▸ **WRITTEN PROBLEM**
Pull out every line of the records below that contains the word "location", and copy each one in full.

▸ **DATASET RECORDS**
--------------------

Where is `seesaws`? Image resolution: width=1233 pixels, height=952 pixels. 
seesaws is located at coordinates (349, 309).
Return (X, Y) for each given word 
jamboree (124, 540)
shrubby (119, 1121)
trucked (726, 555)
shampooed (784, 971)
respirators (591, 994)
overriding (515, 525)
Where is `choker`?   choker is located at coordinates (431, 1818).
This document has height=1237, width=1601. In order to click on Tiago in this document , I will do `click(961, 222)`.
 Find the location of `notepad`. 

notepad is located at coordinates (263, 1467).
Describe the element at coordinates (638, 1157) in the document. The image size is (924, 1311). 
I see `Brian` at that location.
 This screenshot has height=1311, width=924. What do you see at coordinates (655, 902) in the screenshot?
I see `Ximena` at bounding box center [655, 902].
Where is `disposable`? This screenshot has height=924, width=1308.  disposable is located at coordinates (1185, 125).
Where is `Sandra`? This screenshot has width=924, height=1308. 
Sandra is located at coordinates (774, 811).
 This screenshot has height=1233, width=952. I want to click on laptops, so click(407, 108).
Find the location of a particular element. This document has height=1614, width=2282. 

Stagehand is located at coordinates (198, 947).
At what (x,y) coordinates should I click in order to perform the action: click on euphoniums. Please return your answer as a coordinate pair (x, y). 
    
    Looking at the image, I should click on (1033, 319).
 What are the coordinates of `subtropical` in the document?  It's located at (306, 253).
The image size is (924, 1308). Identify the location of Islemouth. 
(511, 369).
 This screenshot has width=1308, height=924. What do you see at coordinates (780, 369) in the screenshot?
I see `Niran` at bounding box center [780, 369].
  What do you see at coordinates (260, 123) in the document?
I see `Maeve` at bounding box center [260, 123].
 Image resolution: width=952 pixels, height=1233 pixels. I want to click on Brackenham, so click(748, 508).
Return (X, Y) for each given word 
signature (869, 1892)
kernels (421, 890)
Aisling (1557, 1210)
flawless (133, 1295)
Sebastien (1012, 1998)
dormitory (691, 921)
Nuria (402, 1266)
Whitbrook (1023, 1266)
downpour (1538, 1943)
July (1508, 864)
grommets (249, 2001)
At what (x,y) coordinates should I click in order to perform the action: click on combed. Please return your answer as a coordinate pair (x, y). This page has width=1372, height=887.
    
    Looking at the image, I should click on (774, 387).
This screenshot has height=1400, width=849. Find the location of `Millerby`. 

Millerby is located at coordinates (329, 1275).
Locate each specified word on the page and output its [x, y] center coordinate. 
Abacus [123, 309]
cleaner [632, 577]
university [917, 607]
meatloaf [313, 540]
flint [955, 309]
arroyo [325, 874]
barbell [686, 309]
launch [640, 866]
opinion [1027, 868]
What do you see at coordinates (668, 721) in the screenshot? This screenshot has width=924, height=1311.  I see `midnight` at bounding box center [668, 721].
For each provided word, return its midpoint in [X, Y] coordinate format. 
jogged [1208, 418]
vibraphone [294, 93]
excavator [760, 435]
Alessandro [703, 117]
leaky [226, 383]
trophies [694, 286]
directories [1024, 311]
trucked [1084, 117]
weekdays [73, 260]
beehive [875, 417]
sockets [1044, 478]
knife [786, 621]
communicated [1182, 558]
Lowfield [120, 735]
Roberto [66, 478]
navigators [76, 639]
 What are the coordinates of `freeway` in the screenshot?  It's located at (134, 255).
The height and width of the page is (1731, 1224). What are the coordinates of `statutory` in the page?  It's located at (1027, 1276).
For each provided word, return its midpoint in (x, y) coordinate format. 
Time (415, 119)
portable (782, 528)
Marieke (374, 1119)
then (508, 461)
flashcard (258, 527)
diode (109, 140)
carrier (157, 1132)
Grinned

--------------------

▸ **ANSWER FOR THIS EXERCISE**
 Find the location of `notepad`. 
I see `Brian` at that location.
Find the location of a particular element. This document has height=1614, width=2282. 
The image size is (924, 1308). Identify the location of Islemouth. 
This screenshot has height=1400, width=849. Find the location of `Millerby`. 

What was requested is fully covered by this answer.